Top of Records provided

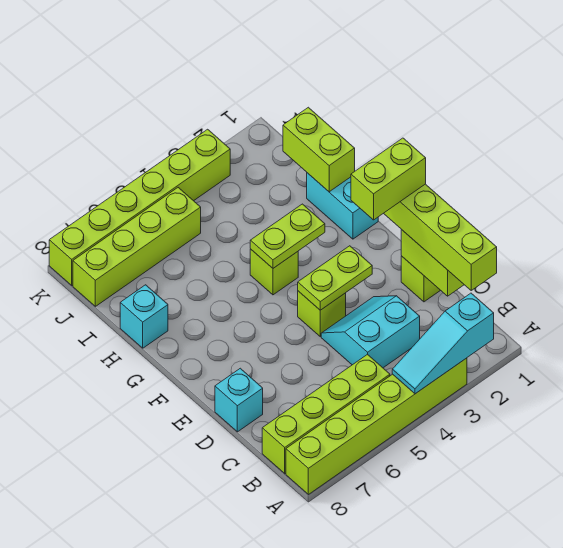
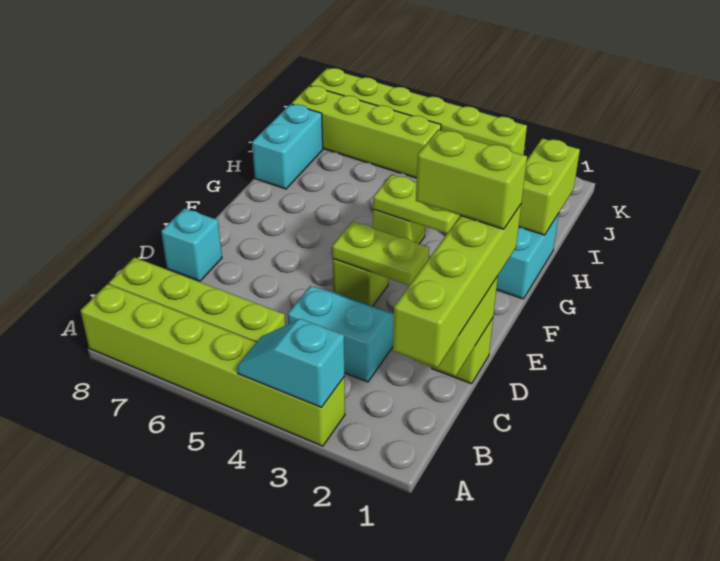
cyan 1x3 slope [392,293,494,394] -> cyan 1x2 slope [237,319,344,407]
cyan 1x1 brick [120,285,168,348] -> cyan 1x2 brick [252,104,323,189]

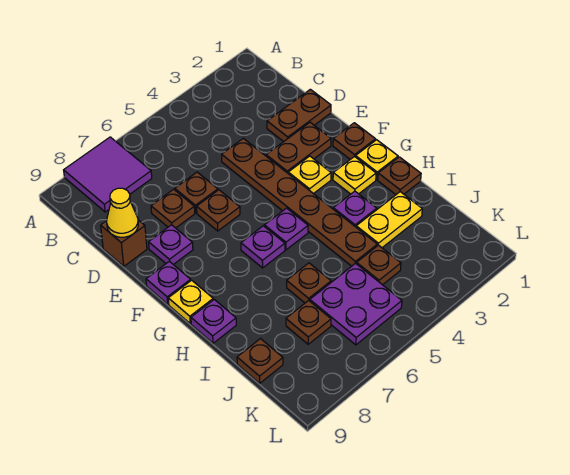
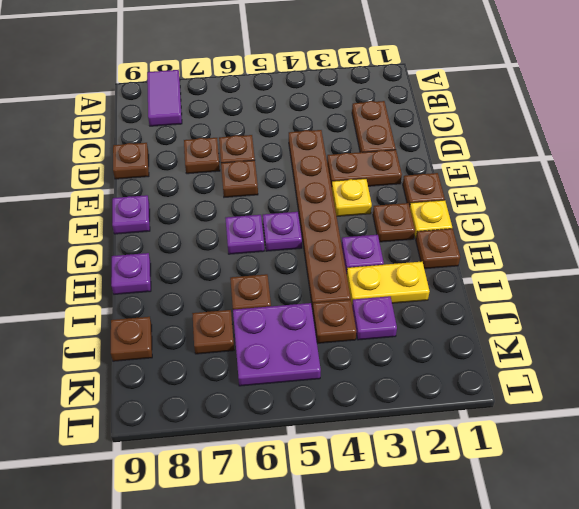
purple 2x2 tile [64,137,152,212] -> purple 1x2 tile [147,70,182,126]
brown 1x2 plate [267,89,331,142] -> brown 1x2 plate turned to [352,101,396,152]
brown 1x1 brick [101,220,147,266] -> brown 1x1 plate [113,143,149,179]
yellow 1x1 cone [107,188,138,237] -> none
purple 1x1 plate [149,225,193,265] -> purple 1x1 plate moved to [352,296,397,340]
yellow 1x1 plate [333,156,376,194] -> brown 1x1 plate [373,203,415,242]
yellow 1x1 plate [168,280,213,324] -> none

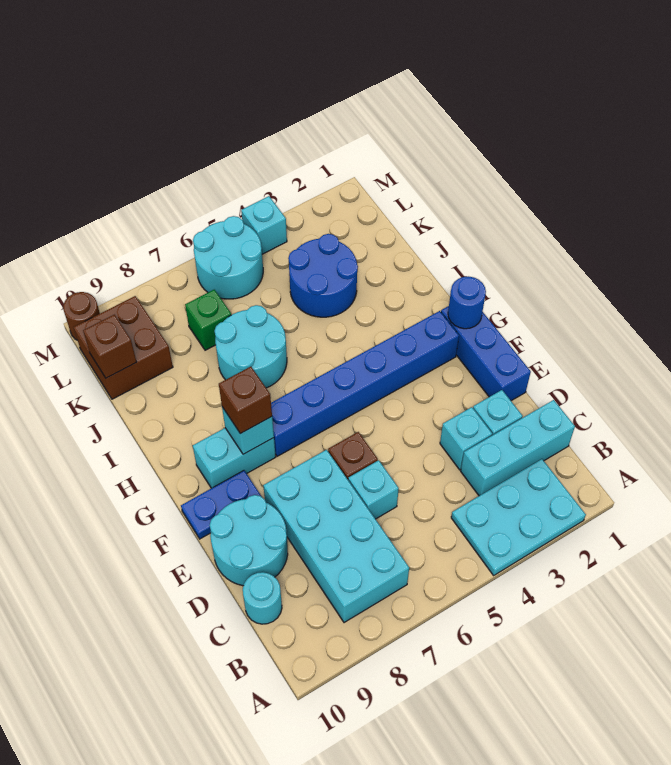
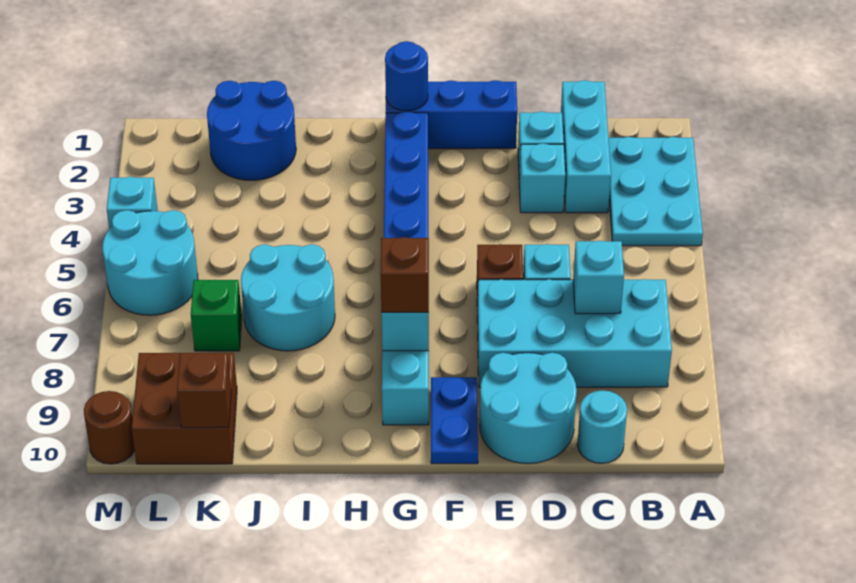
none -> cyan 1x1 brick [573,241,624,314]
blue 2x2 round brick [288,234,358,317] -> blue 2x2 round brick moved to [207,81,296,180]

Bottom of Records provided

Brief
Copy each line above containing the string "cyan".

Problem solution
cyan 1x3 slope [392,293,494,394] -> cyan 1x2 slope [237,319,344,407]
cyan 1x1 brick [120,285,168,348] -> cyan 1x2 brick [252,104,323,189]
none -> cyan 1x1 brick [573,241,624,314]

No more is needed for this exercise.